Exercise directions: A word-for-word copy of the records that follow is needed, with every picture omitted.

Content revision data
=== Section Start ===

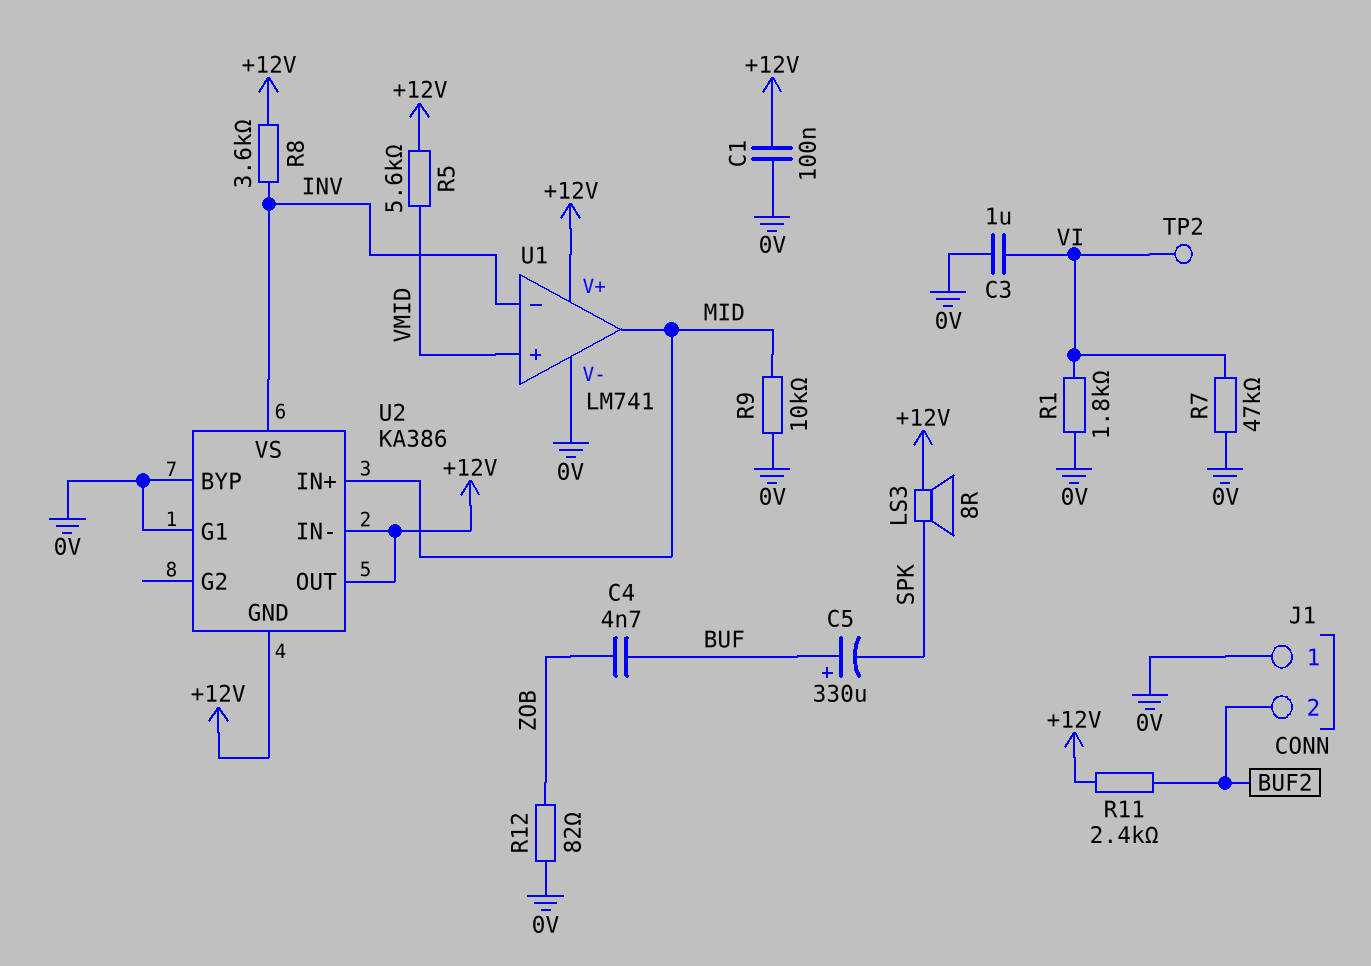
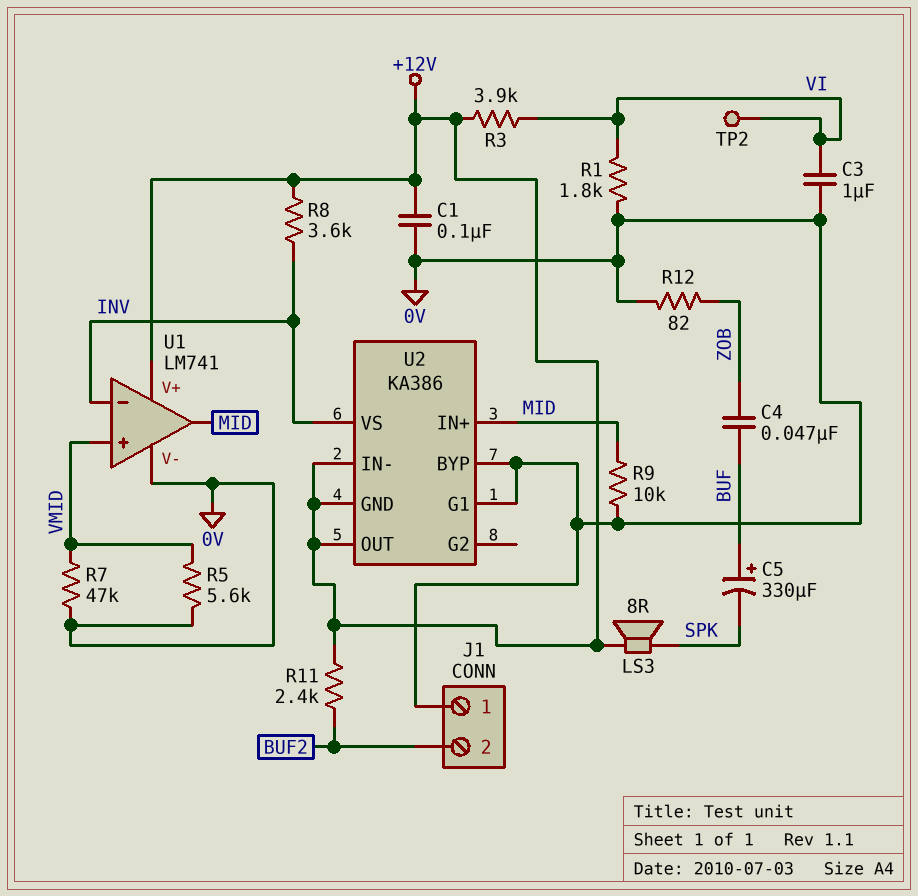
C4: 4.7nF (BUF, ZOB) -> 47nF (BUF, ZOB)
R3: none -> 3.9k (+12V, VI)
R5: 5.6k (+12V, VMID) -> 5.6k (0V, VMID)
R7: 47k (0V, VI) -> 47k (0V, VMID)

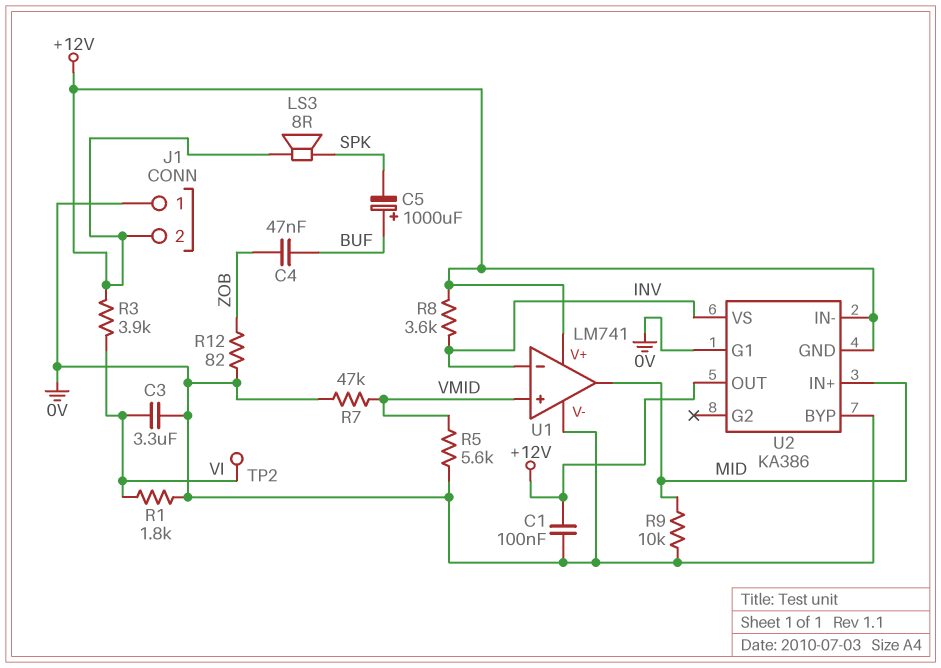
C3: 1uF (0V, VI) -> 3.3uF (0V, VI)
C5: 330uF (plus BUF, minus SPK) -> 1000uF (plus BUF, minus SPK)
J1 pin 2: BUF2 -> +12V
R11: 2.4k (+12V, BUF2) -> none

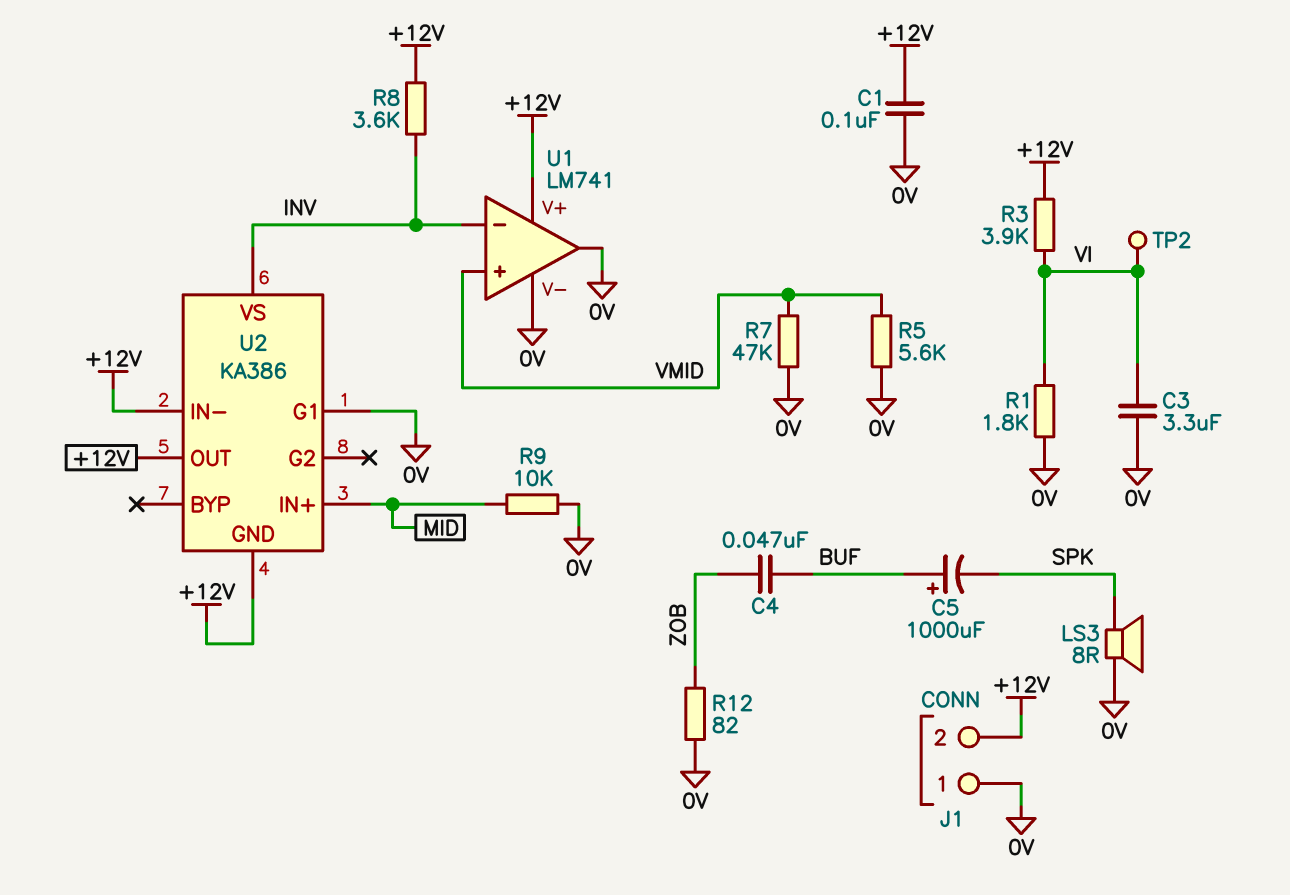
LS3: speaker 8R (+12V, SPK) -> speaker 8R (0V, SPK)
U1 pin out: MID -> 0V
U2 pin BYP: 0V -> none

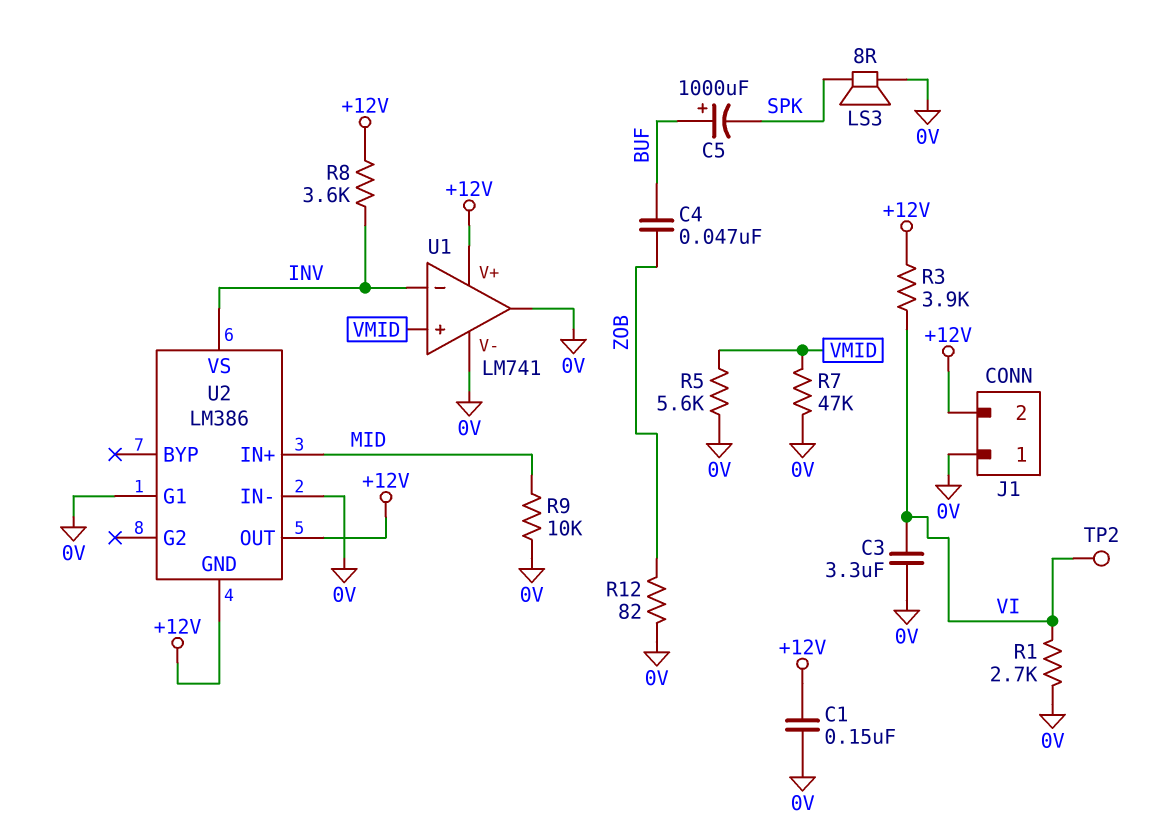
C1: 100nF (+12V, 0V) -> 150nF (+12V, 0V)
R1: 1.8k (0V, VI) -> 2.7k (0V, VI)
U2: KA386 -> LM386
U2 pin IN-: +12V -> 0V

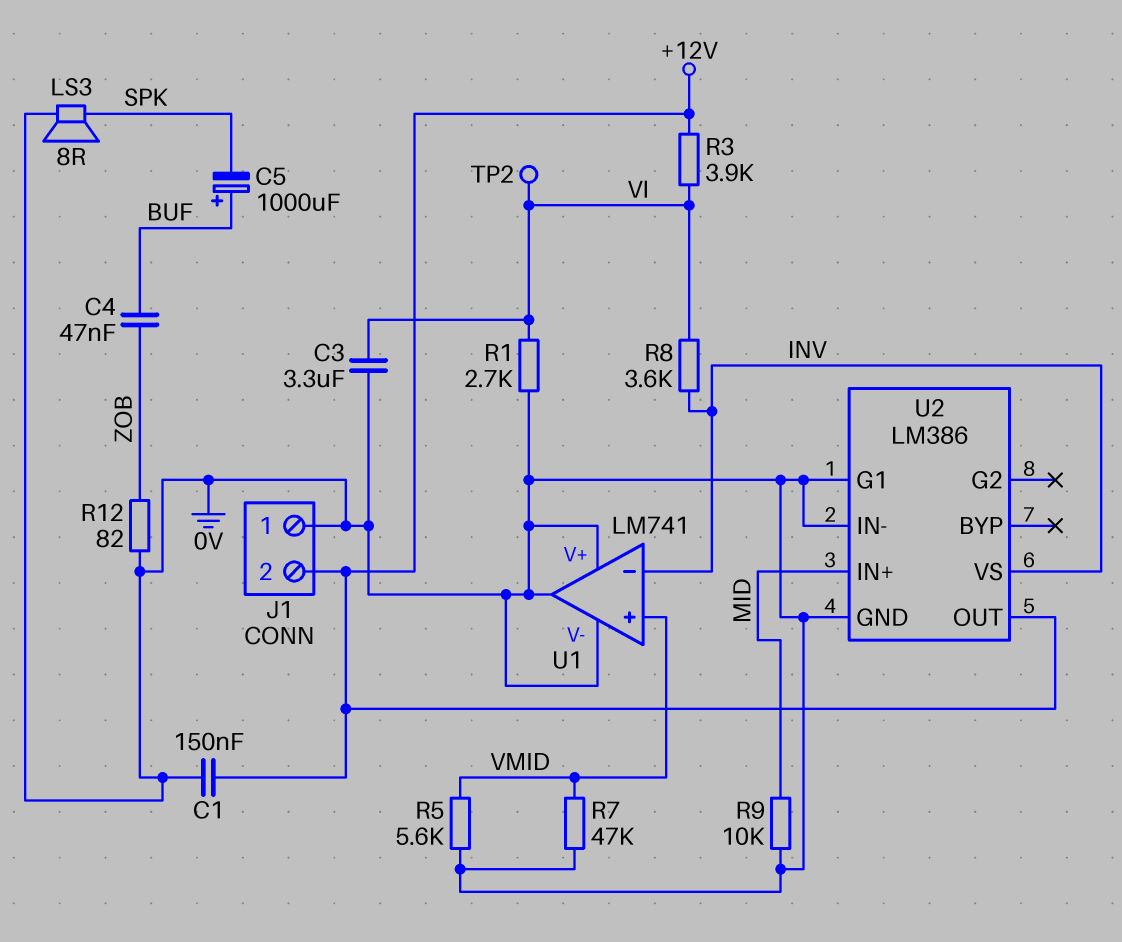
R8: 3.6k (+12V, INV) -> 3.6k (INV, VI)
U1 pin V+: +12V -> 0V
U2 pin GND: +12V -> 0V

=== Section End ===

Your response:
C4: 4.7nF (BUF, ZOB) -> 47nF (BUF, ZOB)
R3: none -> 3.9k (+12V, VI)
R5: 5.6k (+12V, VMID) -> 5.6k (0V, VMID)
R7: 47k (0V, VI) -> 47k (0V, VMID)

C3: 1uF (0V, VI) -> 3.3uF (0V, VI)
C5: 330uF (plus BUF, minus SPK) -> 1000uF (plus BUF, minus SPK)
J1 pin 2: BUF2 -> +12V
R11: 2.4k (+12V, BUF2) -> none

LS3: speaker 8R (+12V, SPK) -> speaker 8R (0V, SPK)
U1 pin out: MID -> 0V
U2 pin BYP: 0V -> none

C1: 100nF (+12V, 0V) -> 150nF (+12V, 0V)
R1: 1.8k (0V, VI) -> 2.7k (0V, VI)
U2: KA386 -> LM386
U2 pin IN-: +12V -> 0V

R8: 3.6k (+12V, INV) -> 3.6k (INV, VI)
U1 pin V+: +12V -> 0V
U2 pin GND: +12V -> 0V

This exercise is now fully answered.